▸ MATERIAL FOR THE TASK
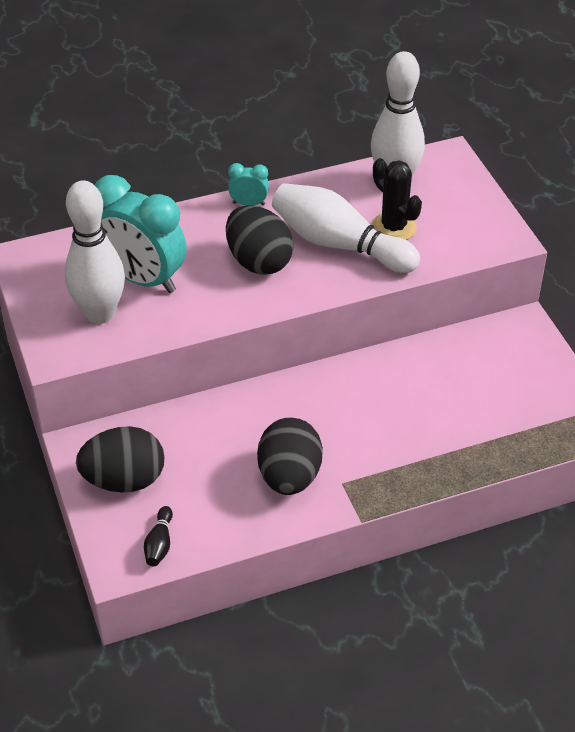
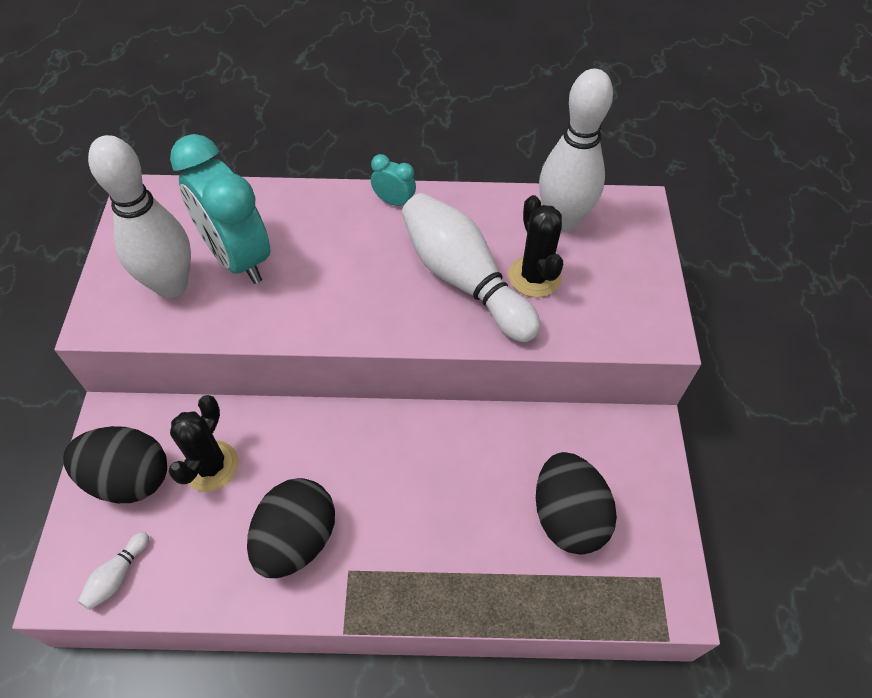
camera: 20 degrees right, 10 degrees up
(159, 544) = (117, 575): black bowling pin -> white bowling pin
(188, 451) = (211, 466): none -> black cactus
(258, 261) = (367, 274): black egg -> black egg (567, 517)

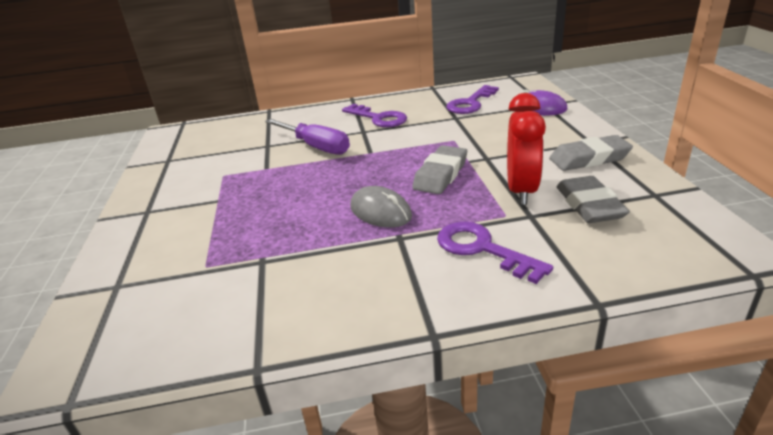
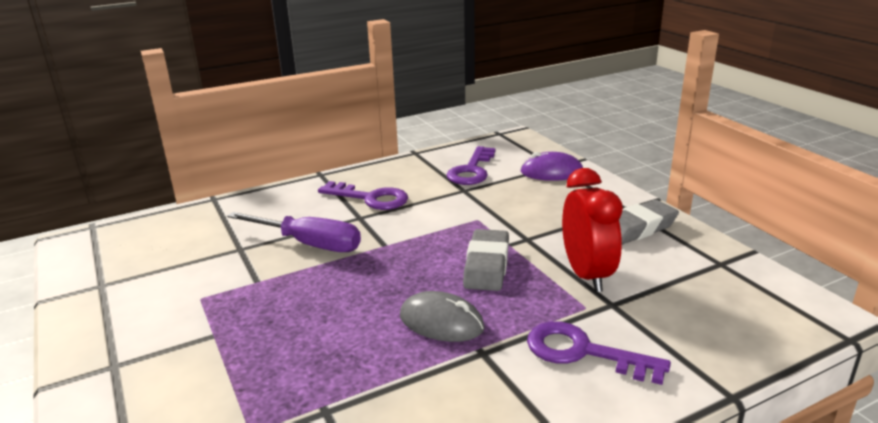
camera: 20 degrees left, 5 degrees down
(589, 205) = (665, 284): grey eraser -> none

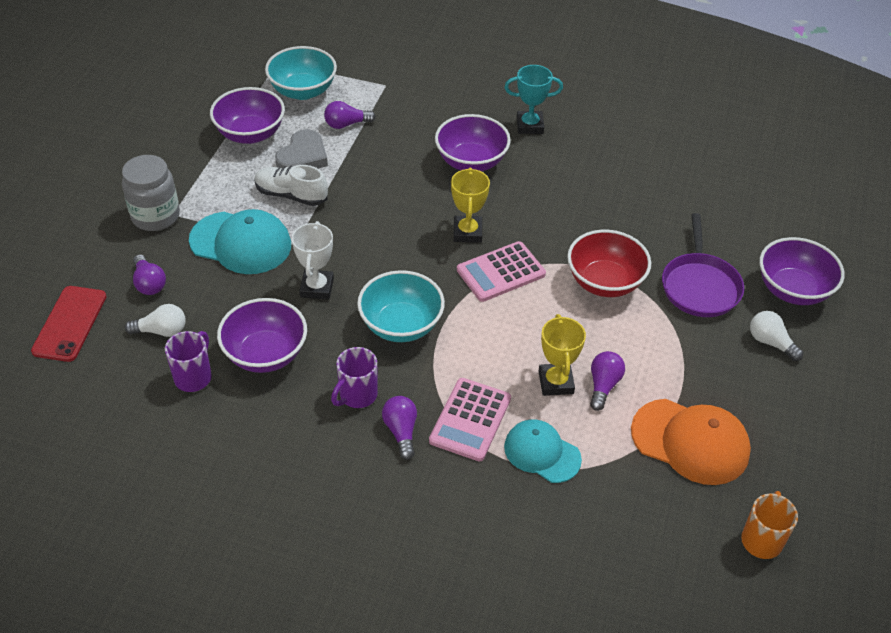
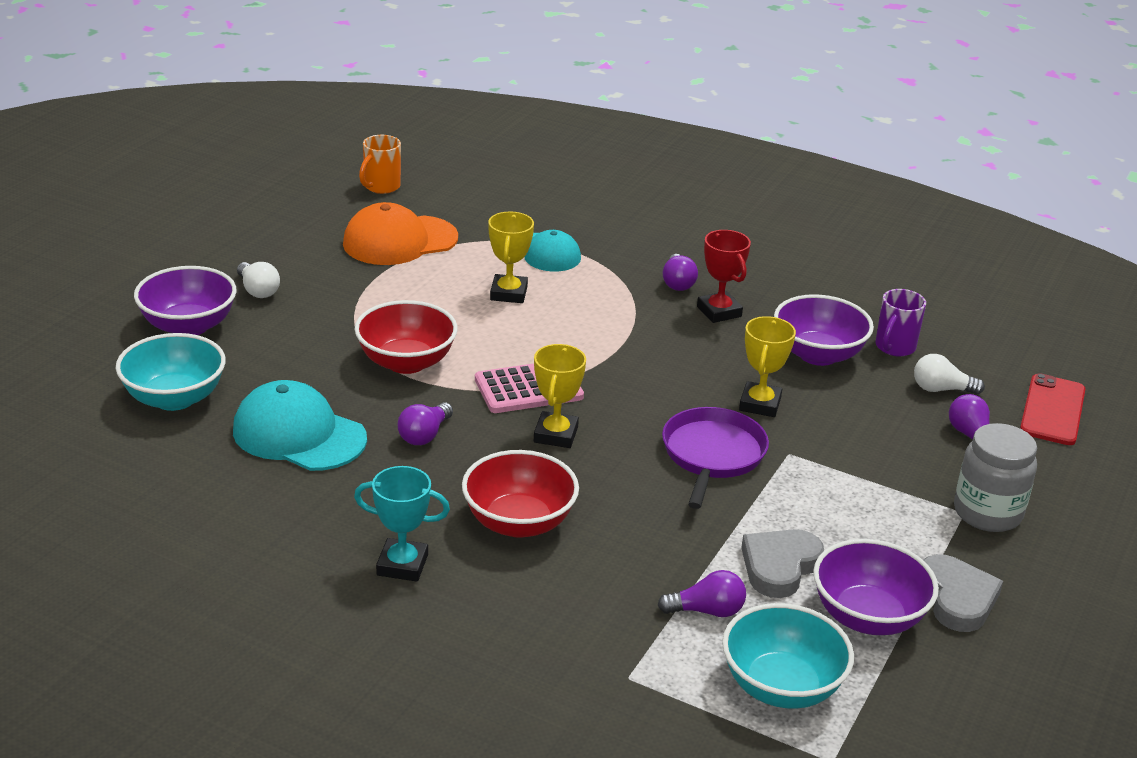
camera: 170 degrees left, 15 degrees down
(193, 153) = (957, 598): none -> grey heart
(241, 243) = (861, 464): turquoise cap -> turquoise cap (299, 434)
(291, 195) = (796, 513): white shoe -> none
(317, 288) = (760, 404): white trophy -> yellow trophy
(357, 395) = (719, 311): purple mug -> red trophy
(401, 325) = (663, 357): turquoise bowl -> turquoise bowl (174, 398)
(470, 420) = (607, 281): pink calculator -> none
(471, 162) = (519, 522): purple bowl -> red bowl
(603, 385) = (460, 285): purple light bulb -> purple light bulb (424, 435)
(690, 442) = (399, 241): orange cap -> orange cap turned 60 degrees counterclockwise
(700, 286) = (295, 343): purple pan -> purple pan (712, 455)

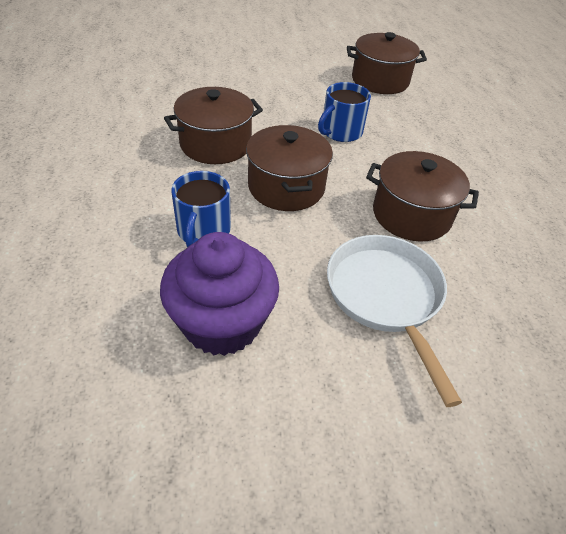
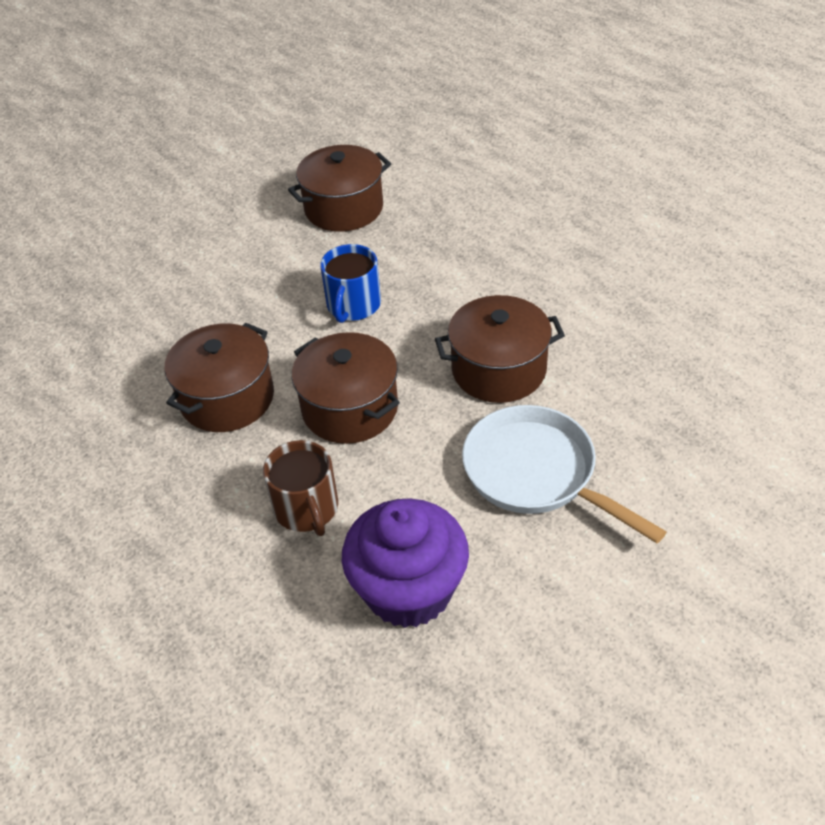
camera: 25 degrees left, 0 degrees up
(203, 231) = (306, 508): blue mug -> brown mug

▸ WORK INSTRUCTIONS
A single number is the reply: the count of lines in the entries above that have the word "left".

▸ COMPLETED TASK
3